▶ **Data provided**:

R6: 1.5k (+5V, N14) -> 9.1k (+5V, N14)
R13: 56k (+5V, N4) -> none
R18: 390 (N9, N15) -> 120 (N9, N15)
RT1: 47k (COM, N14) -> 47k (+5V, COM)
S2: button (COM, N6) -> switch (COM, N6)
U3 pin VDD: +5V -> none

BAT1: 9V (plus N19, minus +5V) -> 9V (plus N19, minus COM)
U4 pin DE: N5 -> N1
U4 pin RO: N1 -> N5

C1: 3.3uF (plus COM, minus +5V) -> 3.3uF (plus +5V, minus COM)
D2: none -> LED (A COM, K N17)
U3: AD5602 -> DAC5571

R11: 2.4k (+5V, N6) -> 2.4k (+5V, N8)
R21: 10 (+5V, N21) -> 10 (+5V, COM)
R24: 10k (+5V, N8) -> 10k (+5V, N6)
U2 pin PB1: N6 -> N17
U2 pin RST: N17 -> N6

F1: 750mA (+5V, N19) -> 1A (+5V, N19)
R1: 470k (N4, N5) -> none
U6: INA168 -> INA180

▶ **Exercise requirements**:
Pull out every line from the one with "R11: 2.4k (+5V, N6) -> 2.4k (+5V, N8)" to the end of the listing, and output only those.

▶ **Task solution**:
R11: 2.4k (+5V, N6) -> 2.4k (+5V, N8)
R21: 10 (+5V, N21) -> 10 (+5V, COM)
R24: 10k (+5V, N8) -> 10k (+5V, N6)
U2 pin PB1: N6 -> N17
U2 pin RST: N17 -> N6

F1: 750mA (+5V, N19) -> 1A (+5V, N19)
R1: 470k (N4, N5) -> none
U6: INA168 -> INA180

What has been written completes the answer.